[Before-and-after object lists]
- - - - -

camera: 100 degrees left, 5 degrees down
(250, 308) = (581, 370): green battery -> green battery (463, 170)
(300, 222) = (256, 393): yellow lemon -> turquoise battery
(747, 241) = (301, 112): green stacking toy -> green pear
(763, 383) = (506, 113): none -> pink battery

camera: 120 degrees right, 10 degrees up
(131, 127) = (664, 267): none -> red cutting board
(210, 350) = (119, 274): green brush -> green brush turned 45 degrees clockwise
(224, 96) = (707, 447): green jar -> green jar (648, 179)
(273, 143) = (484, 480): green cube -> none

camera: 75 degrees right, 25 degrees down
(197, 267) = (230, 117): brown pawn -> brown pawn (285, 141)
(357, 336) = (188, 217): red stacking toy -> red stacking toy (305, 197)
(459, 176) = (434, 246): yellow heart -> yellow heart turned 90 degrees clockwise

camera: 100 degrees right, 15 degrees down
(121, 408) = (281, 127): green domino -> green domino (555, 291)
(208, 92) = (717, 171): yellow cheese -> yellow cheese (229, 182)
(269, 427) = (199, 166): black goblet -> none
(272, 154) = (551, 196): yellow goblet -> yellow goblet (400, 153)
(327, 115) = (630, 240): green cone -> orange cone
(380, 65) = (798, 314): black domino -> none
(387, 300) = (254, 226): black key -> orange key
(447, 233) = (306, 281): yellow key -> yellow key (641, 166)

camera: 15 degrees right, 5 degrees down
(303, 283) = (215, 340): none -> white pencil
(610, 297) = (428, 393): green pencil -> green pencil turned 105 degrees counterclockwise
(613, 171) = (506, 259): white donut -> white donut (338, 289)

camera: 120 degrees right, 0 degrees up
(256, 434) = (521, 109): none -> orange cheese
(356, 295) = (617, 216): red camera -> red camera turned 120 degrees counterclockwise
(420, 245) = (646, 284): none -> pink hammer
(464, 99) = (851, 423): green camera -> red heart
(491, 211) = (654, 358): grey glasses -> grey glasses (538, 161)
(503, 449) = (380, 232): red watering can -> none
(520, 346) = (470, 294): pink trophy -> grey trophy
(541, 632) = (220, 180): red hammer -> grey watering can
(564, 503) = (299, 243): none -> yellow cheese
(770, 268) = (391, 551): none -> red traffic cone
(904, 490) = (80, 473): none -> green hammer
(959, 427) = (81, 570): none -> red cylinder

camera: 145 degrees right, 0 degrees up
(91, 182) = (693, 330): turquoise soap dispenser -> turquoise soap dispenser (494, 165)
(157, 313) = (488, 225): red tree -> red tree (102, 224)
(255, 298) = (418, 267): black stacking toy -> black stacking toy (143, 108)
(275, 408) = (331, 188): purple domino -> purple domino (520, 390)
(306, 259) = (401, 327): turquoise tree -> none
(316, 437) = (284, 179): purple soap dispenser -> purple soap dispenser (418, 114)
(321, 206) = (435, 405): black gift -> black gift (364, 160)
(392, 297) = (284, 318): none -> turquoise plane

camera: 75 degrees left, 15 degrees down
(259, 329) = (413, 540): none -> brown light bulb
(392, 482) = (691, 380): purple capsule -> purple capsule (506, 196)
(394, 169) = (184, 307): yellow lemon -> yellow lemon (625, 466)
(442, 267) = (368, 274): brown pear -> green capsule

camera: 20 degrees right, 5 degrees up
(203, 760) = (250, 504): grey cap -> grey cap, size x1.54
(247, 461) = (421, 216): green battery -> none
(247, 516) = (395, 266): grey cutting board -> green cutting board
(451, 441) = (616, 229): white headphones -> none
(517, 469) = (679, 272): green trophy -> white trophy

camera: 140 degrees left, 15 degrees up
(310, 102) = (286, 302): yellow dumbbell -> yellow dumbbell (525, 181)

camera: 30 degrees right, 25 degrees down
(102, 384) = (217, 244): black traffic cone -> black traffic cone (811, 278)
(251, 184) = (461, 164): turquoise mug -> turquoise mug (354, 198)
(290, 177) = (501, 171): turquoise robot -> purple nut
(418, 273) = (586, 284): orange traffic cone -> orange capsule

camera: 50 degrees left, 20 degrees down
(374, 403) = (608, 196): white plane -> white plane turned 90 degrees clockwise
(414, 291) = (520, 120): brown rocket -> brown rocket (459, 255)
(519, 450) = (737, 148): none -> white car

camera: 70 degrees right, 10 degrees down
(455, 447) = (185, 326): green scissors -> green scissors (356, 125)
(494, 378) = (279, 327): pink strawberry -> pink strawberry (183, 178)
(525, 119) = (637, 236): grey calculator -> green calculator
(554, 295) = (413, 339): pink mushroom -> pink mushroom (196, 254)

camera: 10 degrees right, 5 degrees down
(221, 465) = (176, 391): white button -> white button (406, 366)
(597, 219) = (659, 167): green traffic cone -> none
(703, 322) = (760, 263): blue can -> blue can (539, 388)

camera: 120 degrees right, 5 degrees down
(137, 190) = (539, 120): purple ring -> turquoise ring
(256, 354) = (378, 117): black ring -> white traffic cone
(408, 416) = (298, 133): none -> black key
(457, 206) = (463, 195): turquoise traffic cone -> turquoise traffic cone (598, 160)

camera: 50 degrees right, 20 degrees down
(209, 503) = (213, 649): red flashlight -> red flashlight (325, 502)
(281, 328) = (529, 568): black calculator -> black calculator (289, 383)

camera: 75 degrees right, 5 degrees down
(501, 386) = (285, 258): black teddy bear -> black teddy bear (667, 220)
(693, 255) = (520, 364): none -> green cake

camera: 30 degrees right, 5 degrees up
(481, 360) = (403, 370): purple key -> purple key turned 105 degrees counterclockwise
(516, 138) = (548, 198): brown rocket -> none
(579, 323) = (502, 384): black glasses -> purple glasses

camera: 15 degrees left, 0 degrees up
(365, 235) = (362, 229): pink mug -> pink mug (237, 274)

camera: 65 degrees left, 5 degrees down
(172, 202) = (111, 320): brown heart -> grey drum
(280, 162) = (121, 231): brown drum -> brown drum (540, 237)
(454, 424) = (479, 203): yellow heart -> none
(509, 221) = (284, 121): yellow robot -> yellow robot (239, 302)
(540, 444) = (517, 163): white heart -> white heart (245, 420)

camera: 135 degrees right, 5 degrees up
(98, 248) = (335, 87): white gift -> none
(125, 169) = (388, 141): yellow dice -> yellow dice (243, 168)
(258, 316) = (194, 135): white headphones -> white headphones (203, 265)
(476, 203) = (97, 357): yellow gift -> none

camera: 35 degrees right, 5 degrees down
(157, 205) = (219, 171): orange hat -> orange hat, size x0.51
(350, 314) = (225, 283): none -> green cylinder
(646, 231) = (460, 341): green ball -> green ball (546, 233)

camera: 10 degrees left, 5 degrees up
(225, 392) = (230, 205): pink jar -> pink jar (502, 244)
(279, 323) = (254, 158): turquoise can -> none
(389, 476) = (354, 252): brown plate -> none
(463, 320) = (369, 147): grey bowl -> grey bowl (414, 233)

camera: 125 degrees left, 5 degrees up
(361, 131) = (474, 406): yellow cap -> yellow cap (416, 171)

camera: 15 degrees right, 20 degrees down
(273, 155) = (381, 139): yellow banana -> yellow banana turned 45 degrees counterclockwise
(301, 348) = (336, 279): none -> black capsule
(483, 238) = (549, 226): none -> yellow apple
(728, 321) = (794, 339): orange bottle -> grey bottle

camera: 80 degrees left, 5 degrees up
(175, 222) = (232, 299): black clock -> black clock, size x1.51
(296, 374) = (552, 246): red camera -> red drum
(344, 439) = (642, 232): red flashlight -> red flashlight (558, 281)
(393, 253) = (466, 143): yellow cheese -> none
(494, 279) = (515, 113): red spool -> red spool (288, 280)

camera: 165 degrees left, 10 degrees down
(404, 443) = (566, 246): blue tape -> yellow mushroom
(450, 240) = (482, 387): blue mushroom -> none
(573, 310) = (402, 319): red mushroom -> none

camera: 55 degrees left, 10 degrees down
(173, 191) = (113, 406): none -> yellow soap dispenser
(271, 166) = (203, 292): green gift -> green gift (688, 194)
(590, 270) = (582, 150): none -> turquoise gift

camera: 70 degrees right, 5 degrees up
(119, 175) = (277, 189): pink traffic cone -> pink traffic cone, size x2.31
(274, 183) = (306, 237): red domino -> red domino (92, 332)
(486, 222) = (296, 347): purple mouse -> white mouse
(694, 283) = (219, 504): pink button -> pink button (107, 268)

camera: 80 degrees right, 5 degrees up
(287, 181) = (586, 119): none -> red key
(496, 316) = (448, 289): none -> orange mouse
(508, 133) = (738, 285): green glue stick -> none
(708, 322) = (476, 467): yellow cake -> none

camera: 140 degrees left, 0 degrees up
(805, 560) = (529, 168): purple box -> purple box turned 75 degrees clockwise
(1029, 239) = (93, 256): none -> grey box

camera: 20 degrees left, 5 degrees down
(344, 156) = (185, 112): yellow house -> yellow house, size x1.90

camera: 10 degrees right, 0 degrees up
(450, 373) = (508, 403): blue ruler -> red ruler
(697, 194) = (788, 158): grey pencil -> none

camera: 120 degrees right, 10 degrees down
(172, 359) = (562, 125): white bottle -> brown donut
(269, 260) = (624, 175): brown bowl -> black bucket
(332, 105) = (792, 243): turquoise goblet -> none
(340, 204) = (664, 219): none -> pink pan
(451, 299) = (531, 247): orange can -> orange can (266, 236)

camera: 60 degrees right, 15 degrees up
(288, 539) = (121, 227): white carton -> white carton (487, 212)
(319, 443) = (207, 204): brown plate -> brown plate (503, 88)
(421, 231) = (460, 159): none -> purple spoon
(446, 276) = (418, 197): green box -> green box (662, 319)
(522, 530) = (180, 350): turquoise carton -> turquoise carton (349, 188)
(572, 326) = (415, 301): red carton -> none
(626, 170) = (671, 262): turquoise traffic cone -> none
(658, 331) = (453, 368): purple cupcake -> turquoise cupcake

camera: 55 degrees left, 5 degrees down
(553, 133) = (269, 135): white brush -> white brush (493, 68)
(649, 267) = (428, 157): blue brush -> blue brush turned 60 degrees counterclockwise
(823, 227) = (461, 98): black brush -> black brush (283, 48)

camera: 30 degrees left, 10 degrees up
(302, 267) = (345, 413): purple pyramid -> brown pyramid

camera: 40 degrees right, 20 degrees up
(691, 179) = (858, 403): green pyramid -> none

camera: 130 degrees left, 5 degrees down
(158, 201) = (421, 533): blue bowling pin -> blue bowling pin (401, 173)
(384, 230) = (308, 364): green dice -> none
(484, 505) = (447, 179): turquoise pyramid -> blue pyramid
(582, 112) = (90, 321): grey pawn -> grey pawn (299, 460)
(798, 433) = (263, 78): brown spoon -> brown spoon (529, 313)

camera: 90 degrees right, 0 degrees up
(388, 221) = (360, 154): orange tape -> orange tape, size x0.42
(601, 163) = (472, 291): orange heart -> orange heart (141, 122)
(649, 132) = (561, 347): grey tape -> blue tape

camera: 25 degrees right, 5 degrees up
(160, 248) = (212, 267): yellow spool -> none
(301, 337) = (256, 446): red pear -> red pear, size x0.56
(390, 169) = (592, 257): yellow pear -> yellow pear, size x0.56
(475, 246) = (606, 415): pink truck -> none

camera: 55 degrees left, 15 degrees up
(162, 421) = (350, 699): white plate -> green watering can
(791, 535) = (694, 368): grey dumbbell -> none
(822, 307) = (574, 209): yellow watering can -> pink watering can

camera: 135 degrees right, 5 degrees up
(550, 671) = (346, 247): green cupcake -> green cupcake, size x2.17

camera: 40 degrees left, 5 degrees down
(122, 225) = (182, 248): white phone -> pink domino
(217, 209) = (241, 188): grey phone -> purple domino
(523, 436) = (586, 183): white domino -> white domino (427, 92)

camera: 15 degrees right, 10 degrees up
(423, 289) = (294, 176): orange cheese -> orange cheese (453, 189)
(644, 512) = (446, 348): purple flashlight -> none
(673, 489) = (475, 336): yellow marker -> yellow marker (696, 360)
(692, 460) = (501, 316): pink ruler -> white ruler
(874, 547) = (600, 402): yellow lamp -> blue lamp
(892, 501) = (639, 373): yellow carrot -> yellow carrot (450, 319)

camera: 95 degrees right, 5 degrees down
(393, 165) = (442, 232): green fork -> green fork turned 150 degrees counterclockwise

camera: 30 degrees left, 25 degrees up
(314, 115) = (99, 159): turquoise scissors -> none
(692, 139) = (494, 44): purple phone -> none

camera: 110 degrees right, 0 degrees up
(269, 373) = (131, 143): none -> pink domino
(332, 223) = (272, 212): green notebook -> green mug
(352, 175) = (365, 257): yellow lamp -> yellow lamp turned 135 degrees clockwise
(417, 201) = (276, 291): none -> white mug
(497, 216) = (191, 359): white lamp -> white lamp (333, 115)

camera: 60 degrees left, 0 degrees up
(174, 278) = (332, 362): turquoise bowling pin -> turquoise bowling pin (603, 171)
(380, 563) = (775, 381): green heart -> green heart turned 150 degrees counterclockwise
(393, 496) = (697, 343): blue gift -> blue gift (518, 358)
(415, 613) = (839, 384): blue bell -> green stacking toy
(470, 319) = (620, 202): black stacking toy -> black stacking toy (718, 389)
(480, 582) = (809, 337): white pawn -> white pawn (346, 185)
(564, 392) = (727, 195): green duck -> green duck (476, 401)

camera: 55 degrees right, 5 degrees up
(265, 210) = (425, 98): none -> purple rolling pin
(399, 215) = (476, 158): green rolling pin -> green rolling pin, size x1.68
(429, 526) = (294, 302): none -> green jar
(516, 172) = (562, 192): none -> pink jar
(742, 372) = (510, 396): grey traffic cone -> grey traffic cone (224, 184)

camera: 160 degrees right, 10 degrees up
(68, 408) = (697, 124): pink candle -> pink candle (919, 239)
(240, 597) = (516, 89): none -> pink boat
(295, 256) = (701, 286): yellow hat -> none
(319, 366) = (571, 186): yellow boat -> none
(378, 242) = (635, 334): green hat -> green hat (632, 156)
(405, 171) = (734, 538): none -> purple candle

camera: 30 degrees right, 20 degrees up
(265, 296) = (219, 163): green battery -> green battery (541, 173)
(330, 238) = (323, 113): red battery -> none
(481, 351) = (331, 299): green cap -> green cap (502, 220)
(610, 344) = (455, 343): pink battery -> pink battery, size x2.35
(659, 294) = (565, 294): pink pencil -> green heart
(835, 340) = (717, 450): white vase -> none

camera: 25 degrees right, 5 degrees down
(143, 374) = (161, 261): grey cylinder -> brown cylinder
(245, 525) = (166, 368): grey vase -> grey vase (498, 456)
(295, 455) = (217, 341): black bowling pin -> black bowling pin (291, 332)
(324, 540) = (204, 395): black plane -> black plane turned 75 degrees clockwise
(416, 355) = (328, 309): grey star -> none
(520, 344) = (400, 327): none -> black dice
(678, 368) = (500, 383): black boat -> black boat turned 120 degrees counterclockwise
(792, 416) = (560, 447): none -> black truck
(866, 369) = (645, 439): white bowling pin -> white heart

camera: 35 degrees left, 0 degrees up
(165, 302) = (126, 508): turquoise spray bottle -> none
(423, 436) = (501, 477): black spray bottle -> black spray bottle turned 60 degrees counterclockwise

- - - - -

Nothing but the lines above from the one containing "(269, 260) = (624, 175): brown" through the one containing "(553, 133) = (269, 135): white" should appear in the answer, each repeated exactly.

## Answer to the exercise
(269, 260) = (624, 175): brown bowl -> black bucket
(332, 105) = (792, 243): turquoise goblet -> none
(340, 204) = (664, 219): none -> pink pan
(451, 299) = (531, 247): orange can -> orange can (266, 236)

camera: 60 degrees right, 15 degrees up
(288, 539) = (121, 227): white carton -> white carton (487, 212)
(319, 443) = (207, 204): brown plate -> brown plate (503, 88)
(421, 231) = (460, 159): none -> purple spoon
(446, 276) = (418, 197): green box -> green box (662, 319)
(522, 530) = (180, 350): turquoise carton -> turquoise carton (349, 188)
(572, 326) = (415, 301): red carton -> none
(626, 170) = (671, 262): turquoise traffic cone -> none
(658, 331) = (453, 368): purple cupcake -> turquoise cupcake

camera: 55 degrees left, 5 degrees down
(553, 133) = (269, 135): white brush -> white brush (493, 68)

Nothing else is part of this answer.